======== TASK DATA ========
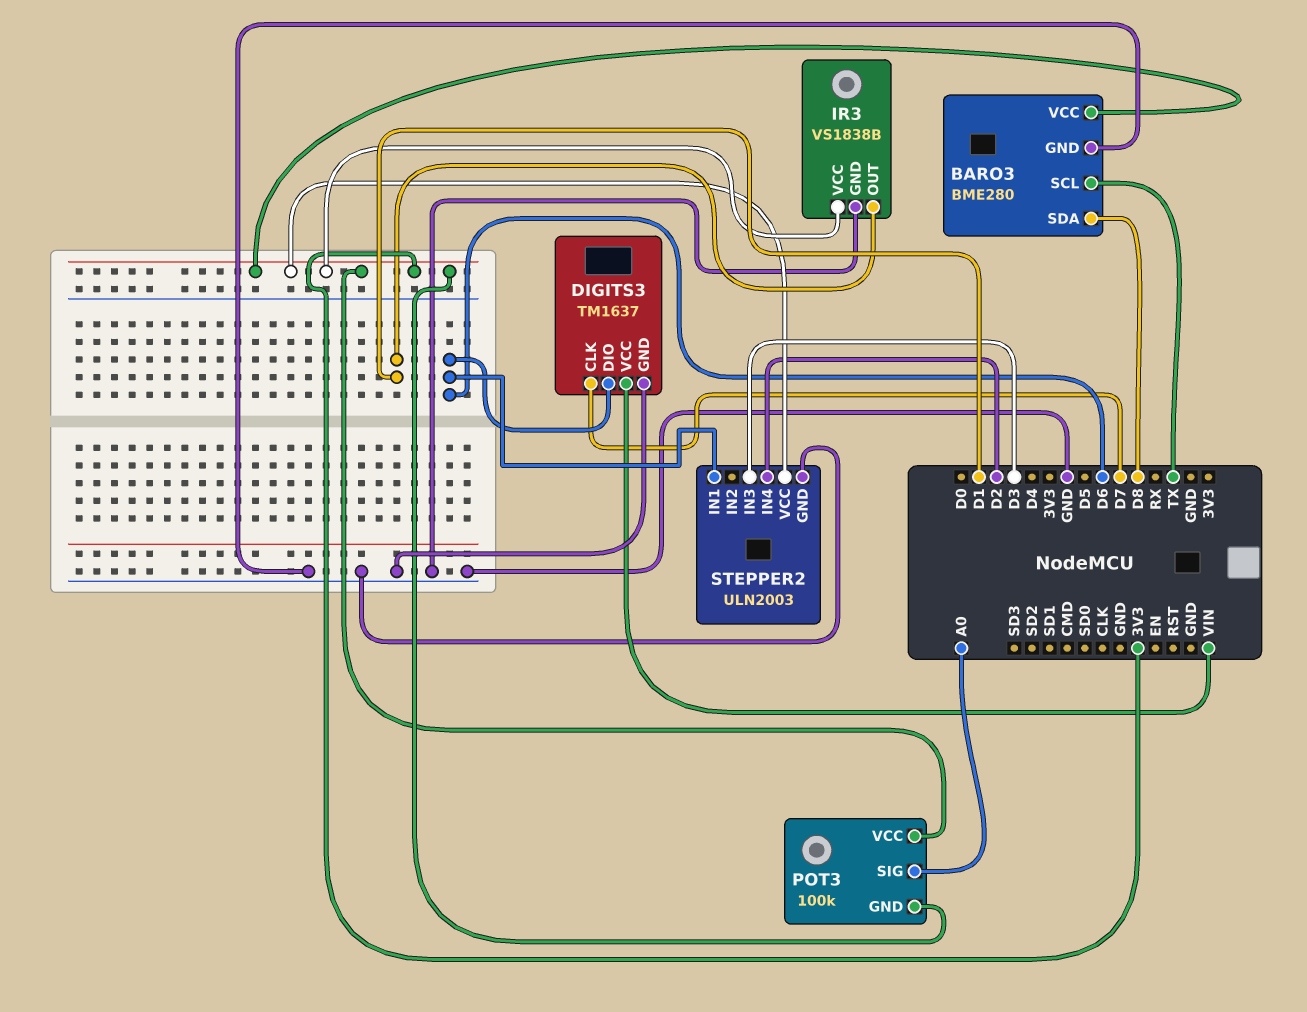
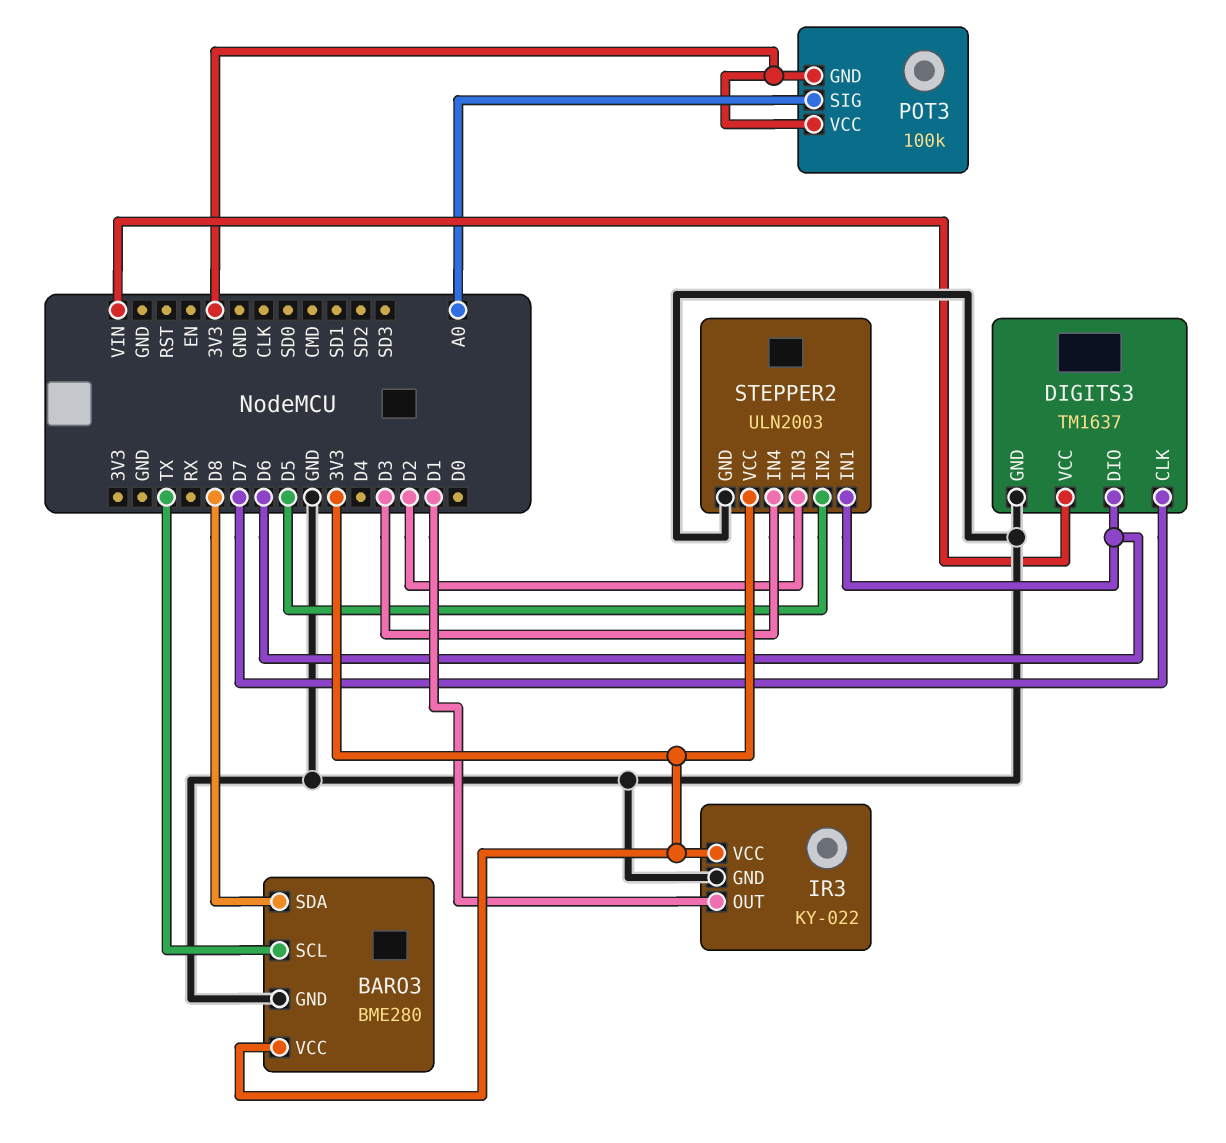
IR3: VS1838B -> KY-022
STEPPER2 pin IN2: none -> D5
STEPPER2 pin IN3: D3 -> D2
STEPPER2 pin IN4: D2 -> D3

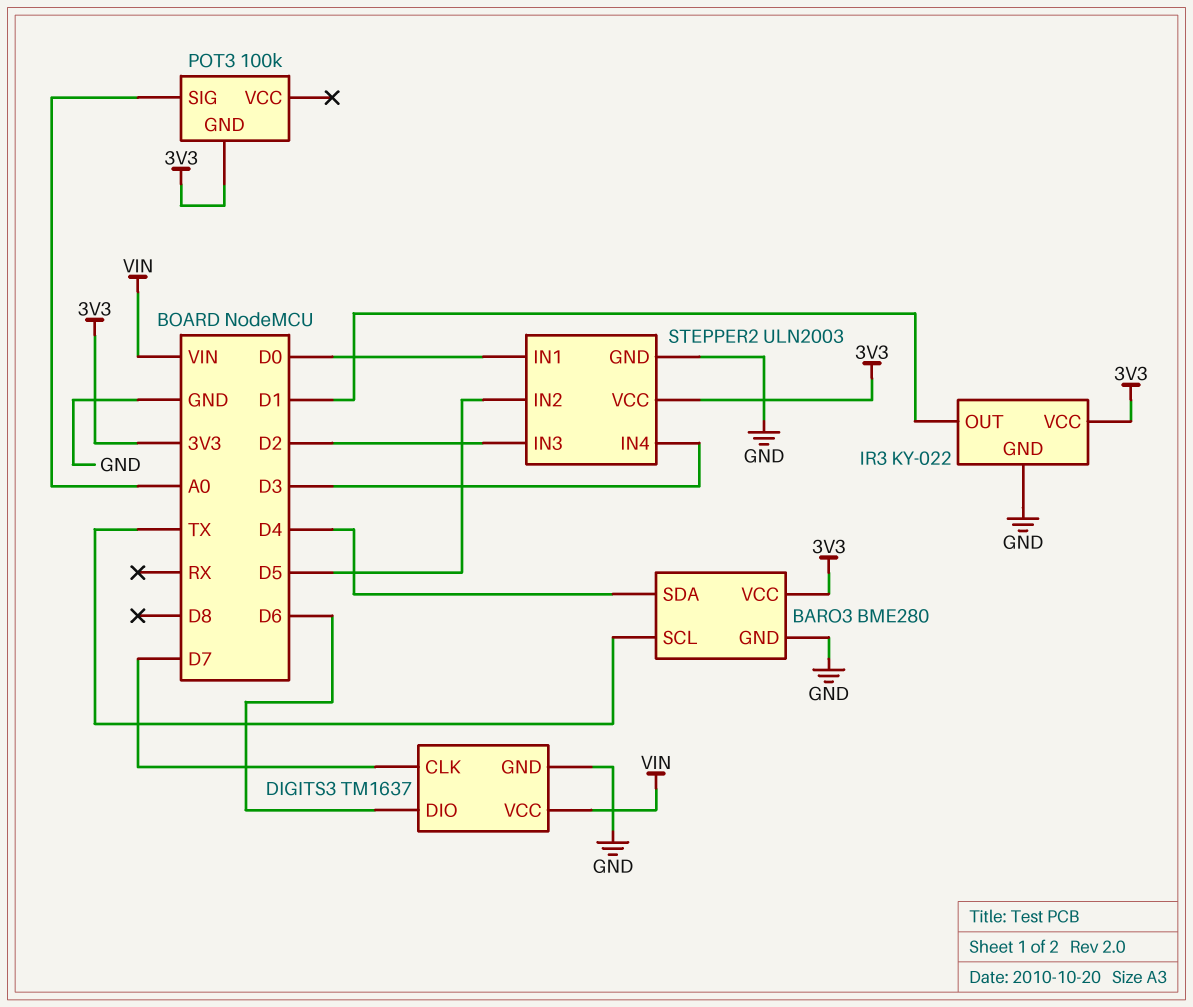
BARO3 pin SDA: D8 -> D4
POT3 pin VCC: 3V3 -> none
STEPPER2 pin IN1: D6 -> D0

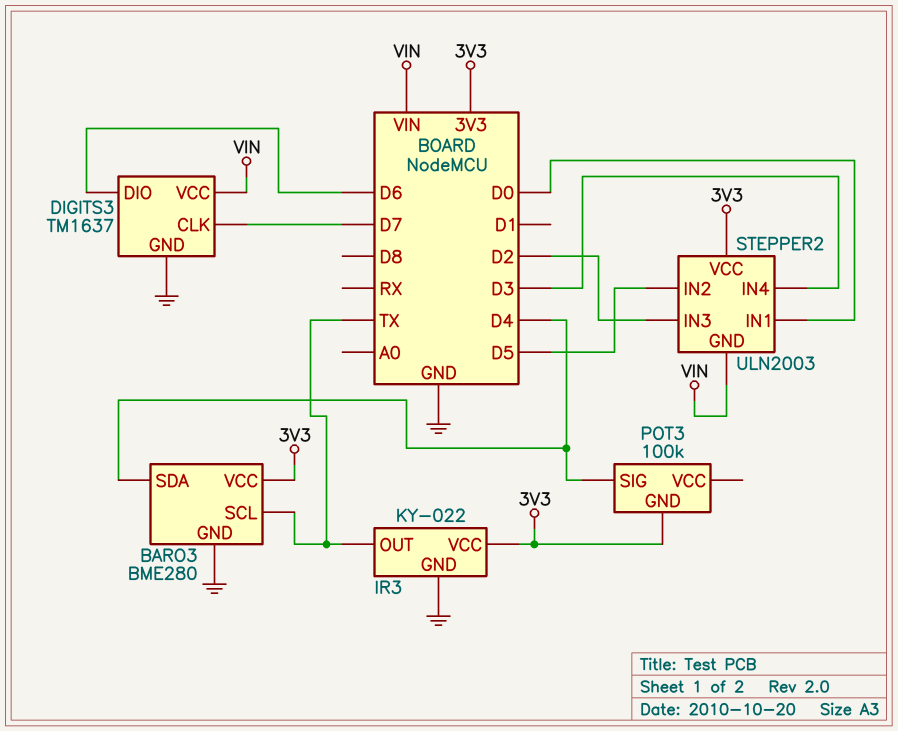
IR3 pin OUT: D1 -> TX
POT3 pin SIG: A0 -> D4
STEPPER2 pin GND: GND -> VIN

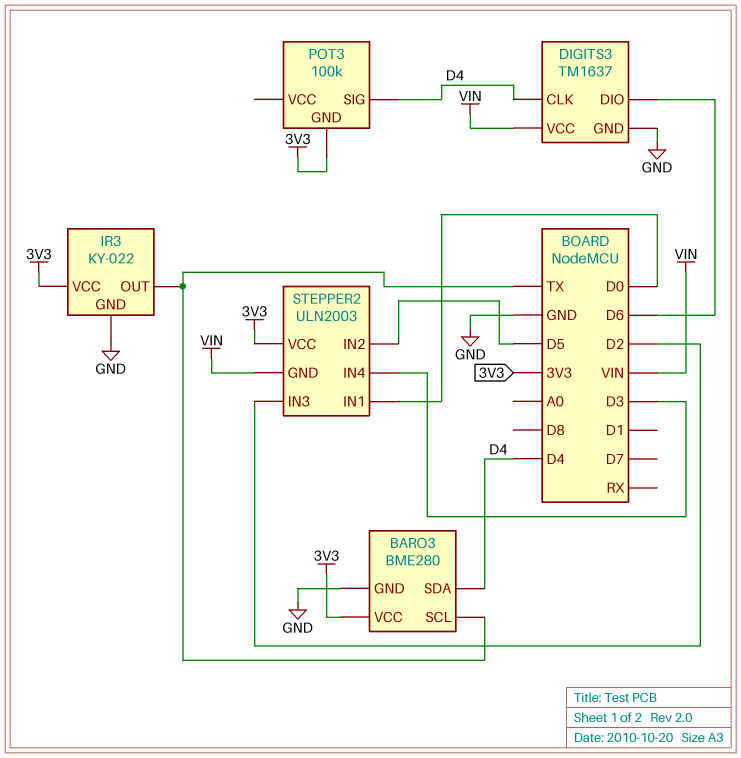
DIGITS3 pin CLK: D7 -> D4

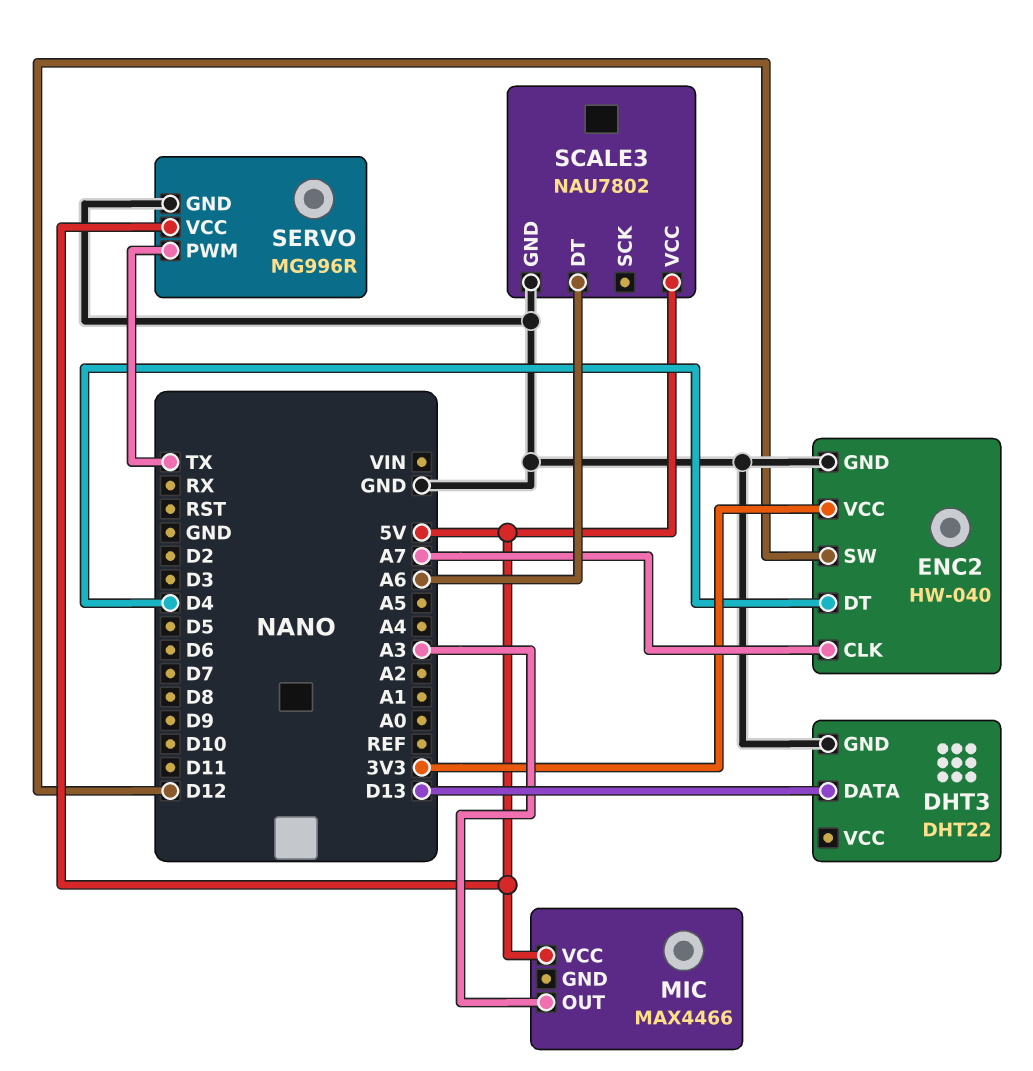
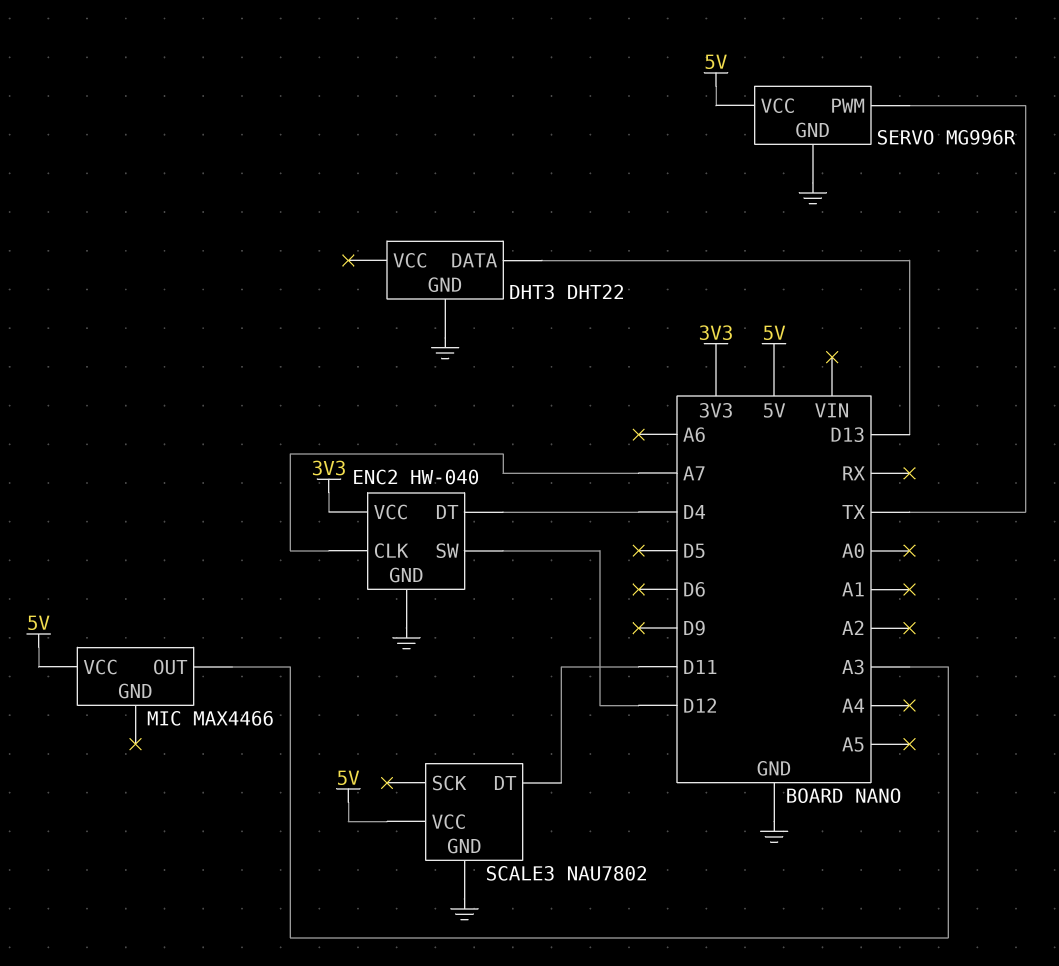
SCALE3 pin DT: A6 -> D11

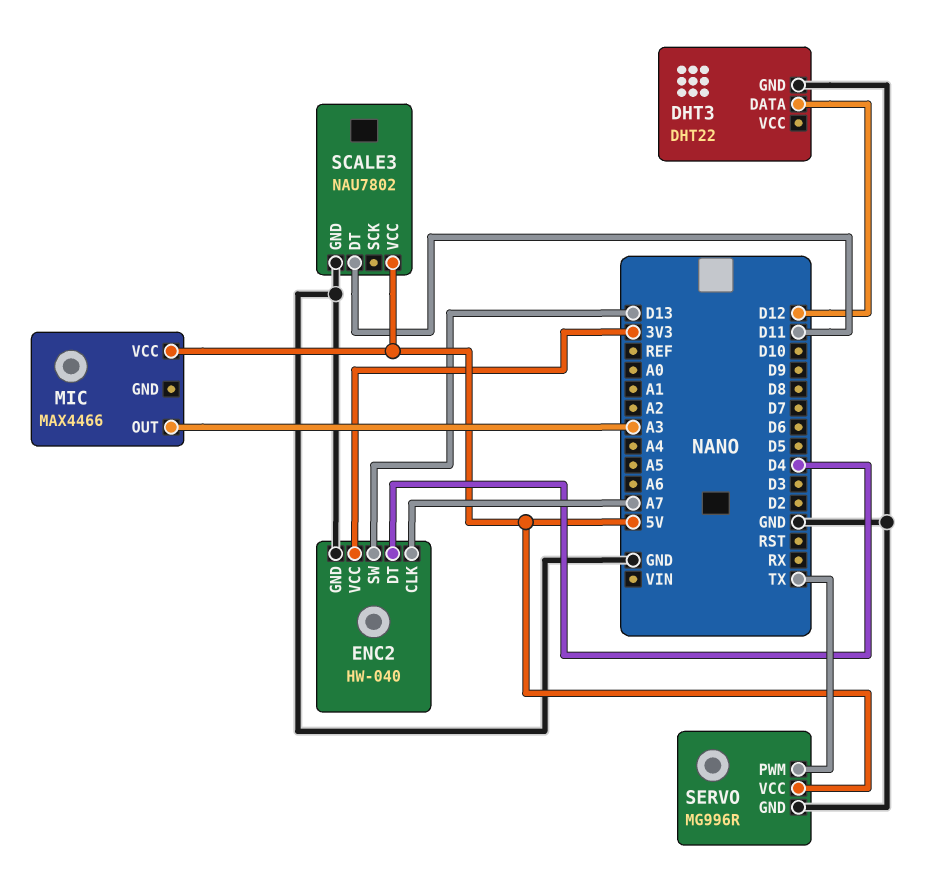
DHT3 pin DATA: D13 -> D12
ENC2 pin SW: D12 -> D13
========
ABOUT THIS EXERCISE | Transcribe the material above in full. No picture is to be copied.

SOLUTION |
IR3: VS1838B -> KY-022
STEPPER2 pin IN2: none -> D5
STEPPER2 pin IN3: D3 -> D2
STEPPER2 pin IN4: D2 -> D3

BARO3 pin SDA: D8 -> D4
POT3 pin VCC: 3V3 -> none
STEPPER2 pin IN1: D6 -> D0

IR3 pin OUT: D1 -> TX
POT3 pin SIG: A0 -> D4
STEPPER2 pin GND: GND -> VIN

DIGITS3 pin CLK: D7 -> D4

SCALE3 pin DT: A6 -> D11

DHT3 pin DATA: D13 -> D12
ENC2 pin SW: D12 -> D13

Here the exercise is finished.